TO DO: What lines of the data below hold the string "candle"? Copy each one out.

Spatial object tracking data
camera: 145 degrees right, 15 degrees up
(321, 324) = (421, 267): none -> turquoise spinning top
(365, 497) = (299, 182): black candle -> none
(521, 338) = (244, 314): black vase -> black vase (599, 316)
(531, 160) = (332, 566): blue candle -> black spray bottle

RESULT:
(365, 497) = (299, 182): black candle -> none
(531, 160) = (332, 566): blue candle -> black spray bottle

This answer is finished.